- [What you are asked to do]: The response must contain every line below in which "category" appears.

- [Data in this exercise]:
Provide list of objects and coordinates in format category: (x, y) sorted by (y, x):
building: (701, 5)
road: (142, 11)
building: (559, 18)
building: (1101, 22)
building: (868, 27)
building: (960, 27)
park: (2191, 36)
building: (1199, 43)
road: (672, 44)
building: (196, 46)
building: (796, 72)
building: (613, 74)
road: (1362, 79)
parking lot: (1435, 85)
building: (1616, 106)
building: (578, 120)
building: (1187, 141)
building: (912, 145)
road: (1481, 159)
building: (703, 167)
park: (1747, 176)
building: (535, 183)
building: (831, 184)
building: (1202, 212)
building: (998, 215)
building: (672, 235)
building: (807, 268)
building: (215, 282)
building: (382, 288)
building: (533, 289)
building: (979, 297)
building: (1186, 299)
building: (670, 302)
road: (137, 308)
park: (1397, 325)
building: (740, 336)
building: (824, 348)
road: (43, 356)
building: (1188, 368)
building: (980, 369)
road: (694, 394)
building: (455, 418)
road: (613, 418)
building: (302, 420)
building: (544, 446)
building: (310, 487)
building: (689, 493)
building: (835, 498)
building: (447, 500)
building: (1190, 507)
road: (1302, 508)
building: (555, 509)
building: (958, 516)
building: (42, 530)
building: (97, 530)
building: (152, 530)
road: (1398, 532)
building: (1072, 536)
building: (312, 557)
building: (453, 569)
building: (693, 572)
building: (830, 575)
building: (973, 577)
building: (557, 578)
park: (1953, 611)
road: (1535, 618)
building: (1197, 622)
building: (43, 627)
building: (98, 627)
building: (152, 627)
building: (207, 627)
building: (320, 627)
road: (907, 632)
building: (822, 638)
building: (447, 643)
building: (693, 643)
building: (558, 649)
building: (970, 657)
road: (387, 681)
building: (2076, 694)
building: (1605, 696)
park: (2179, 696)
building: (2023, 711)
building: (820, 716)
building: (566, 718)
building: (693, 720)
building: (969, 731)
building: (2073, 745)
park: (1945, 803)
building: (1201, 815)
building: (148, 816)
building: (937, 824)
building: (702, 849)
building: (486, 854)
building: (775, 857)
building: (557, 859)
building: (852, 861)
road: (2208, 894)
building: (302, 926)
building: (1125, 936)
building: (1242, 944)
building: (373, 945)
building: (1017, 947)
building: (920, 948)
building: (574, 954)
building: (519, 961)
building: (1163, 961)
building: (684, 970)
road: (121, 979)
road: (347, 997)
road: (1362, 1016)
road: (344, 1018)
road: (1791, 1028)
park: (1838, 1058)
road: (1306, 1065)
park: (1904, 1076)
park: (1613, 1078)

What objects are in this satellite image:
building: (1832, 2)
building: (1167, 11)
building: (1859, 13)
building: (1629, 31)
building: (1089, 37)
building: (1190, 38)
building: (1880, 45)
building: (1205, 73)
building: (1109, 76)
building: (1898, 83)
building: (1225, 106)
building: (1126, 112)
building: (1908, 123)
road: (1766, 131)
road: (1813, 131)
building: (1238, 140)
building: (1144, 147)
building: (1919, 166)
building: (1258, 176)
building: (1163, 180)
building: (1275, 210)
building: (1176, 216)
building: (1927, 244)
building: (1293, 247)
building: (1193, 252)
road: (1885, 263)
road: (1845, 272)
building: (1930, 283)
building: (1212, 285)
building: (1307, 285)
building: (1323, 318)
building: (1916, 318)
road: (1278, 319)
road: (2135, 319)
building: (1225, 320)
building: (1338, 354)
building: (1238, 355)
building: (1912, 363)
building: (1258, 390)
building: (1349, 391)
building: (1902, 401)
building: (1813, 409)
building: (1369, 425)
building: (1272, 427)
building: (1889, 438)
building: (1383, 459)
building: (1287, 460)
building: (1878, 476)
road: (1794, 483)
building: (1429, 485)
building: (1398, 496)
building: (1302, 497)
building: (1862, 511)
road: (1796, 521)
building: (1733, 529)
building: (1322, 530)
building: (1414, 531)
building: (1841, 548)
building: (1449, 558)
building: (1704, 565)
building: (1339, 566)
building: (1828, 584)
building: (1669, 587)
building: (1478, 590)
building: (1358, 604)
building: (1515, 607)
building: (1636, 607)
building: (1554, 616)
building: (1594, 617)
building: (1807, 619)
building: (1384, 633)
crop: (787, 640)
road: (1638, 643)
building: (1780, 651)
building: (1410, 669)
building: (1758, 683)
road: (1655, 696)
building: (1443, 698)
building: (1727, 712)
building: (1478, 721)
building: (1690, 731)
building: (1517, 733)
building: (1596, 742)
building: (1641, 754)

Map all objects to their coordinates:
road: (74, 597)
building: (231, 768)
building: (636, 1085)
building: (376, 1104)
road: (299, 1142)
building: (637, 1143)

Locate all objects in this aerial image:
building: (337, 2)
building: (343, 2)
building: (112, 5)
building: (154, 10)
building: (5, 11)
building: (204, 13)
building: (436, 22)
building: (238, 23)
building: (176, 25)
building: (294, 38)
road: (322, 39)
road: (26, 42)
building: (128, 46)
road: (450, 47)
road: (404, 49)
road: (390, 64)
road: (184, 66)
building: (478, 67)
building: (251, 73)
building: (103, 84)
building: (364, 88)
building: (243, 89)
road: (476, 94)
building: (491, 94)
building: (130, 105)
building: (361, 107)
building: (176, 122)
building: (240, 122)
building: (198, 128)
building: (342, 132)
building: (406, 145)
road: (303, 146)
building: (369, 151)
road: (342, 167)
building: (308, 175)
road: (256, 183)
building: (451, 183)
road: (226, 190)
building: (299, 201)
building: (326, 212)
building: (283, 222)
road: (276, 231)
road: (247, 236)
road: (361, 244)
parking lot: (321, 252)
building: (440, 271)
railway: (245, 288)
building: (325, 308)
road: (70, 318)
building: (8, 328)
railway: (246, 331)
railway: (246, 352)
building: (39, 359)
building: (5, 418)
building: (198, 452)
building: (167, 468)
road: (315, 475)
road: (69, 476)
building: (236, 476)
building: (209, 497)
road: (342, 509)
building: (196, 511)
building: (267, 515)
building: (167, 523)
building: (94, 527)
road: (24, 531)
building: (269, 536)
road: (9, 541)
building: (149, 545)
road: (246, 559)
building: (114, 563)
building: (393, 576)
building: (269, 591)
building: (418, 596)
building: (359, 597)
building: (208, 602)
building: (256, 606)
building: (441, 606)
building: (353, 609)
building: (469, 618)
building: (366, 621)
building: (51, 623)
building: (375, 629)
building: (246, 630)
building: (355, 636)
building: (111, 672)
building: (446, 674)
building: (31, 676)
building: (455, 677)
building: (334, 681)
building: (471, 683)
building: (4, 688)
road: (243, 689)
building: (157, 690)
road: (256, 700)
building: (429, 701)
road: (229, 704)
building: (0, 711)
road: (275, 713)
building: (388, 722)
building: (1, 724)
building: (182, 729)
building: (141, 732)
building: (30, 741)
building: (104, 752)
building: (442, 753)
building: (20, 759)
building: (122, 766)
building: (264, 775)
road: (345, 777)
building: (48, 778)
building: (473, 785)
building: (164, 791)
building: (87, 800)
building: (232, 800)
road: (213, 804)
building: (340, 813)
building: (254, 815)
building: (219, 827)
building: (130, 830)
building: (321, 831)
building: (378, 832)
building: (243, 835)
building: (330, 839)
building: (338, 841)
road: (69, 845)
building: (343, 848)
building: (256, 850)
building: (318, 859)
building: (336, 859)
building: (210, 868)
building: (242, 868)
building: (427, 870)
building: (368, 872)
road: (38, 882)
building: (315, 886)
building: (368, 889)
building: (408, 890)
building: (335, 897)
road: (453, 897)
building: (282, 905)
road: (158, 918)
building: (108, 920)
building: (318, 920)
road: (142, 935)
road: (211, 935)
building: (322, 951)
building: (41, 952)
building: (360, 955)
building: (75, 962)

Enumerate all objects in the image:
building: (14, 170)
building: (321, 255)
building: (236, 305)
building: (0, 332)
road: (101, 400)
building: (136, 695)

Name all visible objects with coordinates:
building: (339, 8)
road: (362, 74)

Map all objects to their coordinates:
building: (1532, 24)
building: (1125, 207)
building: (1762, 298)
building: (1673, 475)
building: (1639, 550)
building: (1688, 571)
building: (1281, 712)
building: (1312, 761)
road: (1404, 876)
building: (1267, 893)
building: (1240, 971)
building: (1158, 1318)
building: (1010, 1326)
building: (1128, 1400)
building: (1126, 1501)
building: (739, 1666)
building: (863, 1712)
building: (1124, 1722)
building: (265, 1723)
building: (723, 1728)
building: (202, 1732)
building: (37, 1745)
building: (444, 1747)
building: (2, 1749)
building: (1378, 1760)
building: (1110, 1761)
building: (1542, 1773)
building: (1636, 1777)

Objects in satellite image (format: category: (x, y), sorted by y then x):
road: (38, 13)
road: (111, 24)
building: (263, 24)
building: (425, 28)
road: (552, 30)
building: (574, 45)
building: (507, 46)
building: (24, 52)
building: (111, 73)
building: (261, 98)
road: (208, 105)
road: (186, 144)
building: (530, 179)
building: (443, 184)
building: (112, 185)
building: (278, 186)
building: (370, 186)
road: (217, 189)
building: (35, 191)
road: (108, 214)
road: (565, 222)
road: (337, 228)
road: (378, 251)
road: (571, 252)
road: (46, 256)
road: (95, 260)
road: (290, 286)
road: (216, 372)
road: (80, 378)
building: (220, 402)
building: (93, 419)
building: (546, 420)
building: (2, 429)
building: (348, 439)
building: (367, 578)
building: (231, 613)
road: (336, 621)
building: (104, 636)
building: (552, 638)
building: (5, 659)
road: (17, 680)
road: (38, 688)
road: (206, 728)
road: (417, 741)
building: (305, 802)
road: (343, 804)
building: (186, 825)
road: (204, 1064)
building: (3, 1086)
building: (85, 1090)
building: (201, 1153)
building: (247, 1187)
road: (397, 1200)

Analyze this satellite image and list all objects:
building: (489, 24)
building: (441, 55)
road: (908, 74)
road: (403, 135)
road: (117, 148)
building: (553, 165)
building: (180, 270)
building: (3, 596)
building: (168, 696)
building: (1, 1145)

- [Result]:
Provide list of objects and coordinates in format category: (x, y) sorted by (y, x):
Objects in satellite image (format: category: (x, y), sorted by y then x):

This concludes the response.